[Record excerpts Boundary: Start]

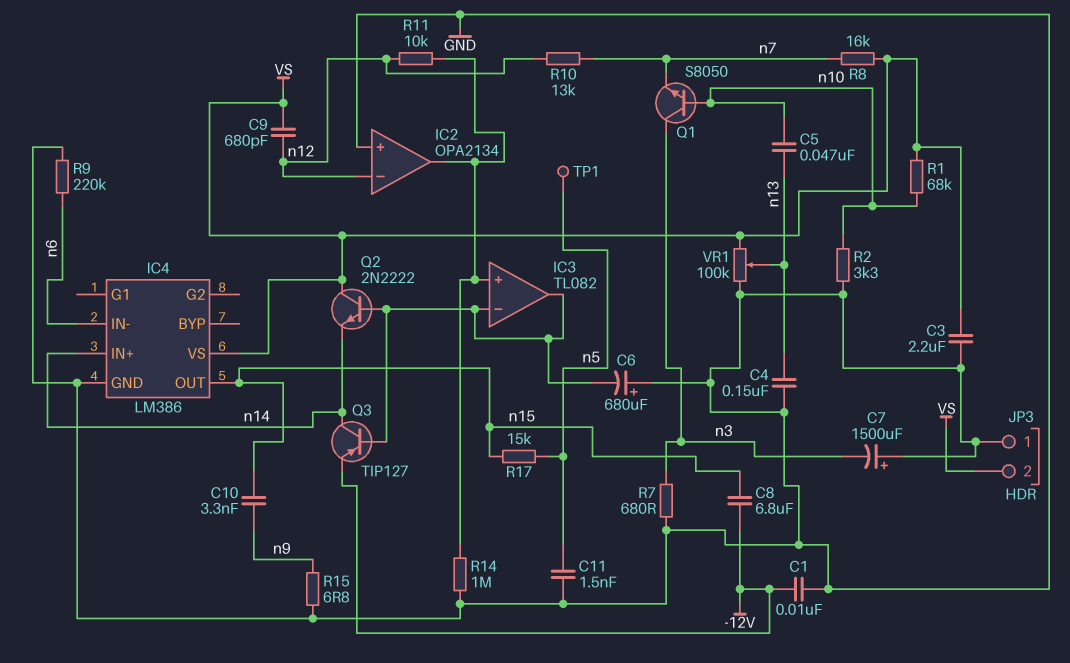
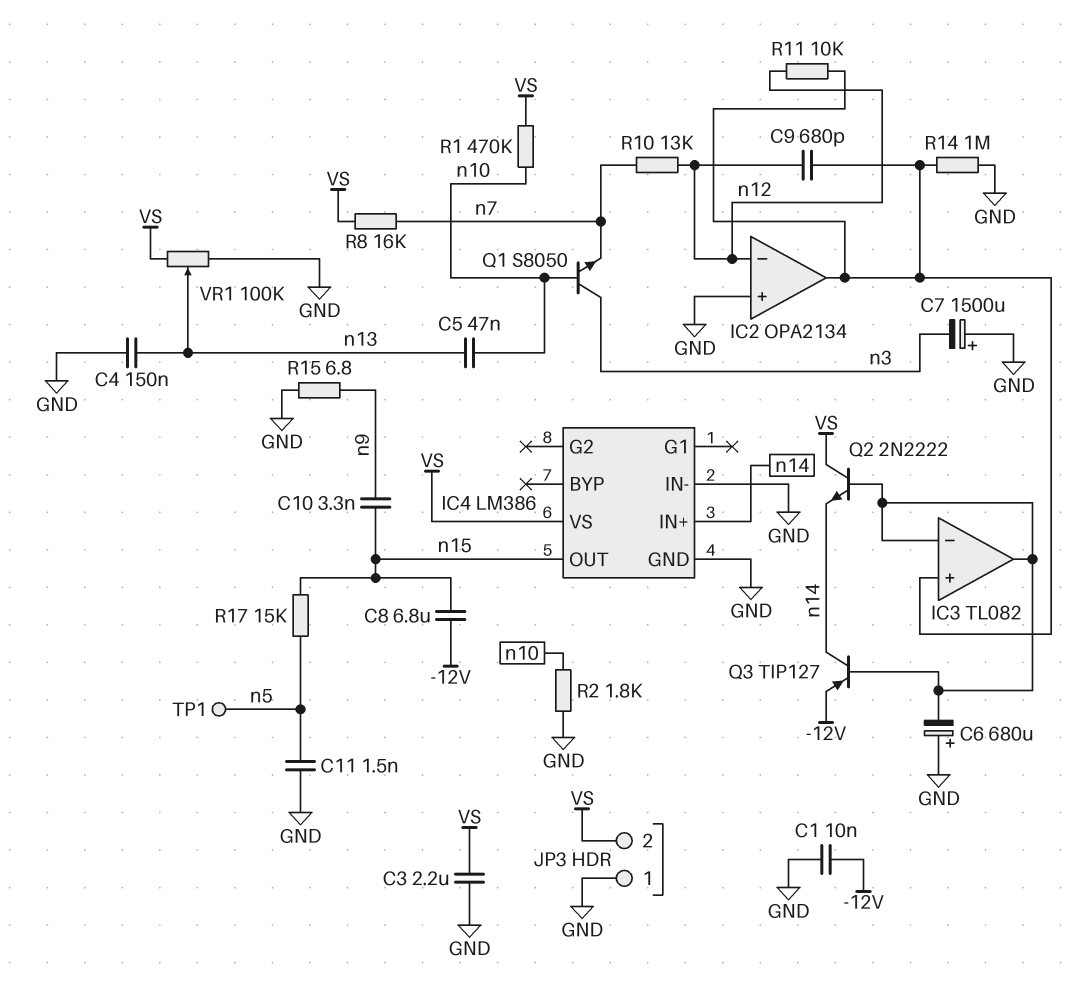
C9: 680pF (VS, n12) -> 680pF (IC2/out, n12)
IC4 pin IN-: n6 -> GND
R1: 68k (VS, n10) -> 470k (VS, n10)
R2: 3.3k (GND, n10) -> 1.8k (GND, n10)
R7: 680 (GND, n3) -> none
R9: 220k (GND, n6) -> none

[Record excerpts Boundary: End]

Task goal: Word for word, retype the lines from the one containing "R1: 68k (VS, n10) -> 470k (VS, n10)" through the final line of the data, including both ends and nothing more.

Reply:
R1: 68k (VS, n10) -> 470k (VS, n10)
R2: 3.3k (GND, n10) -> 1.8k (GND, n10)
R7: 680 (GND, n3) -> none
R9: 220k (GND, n6) -> none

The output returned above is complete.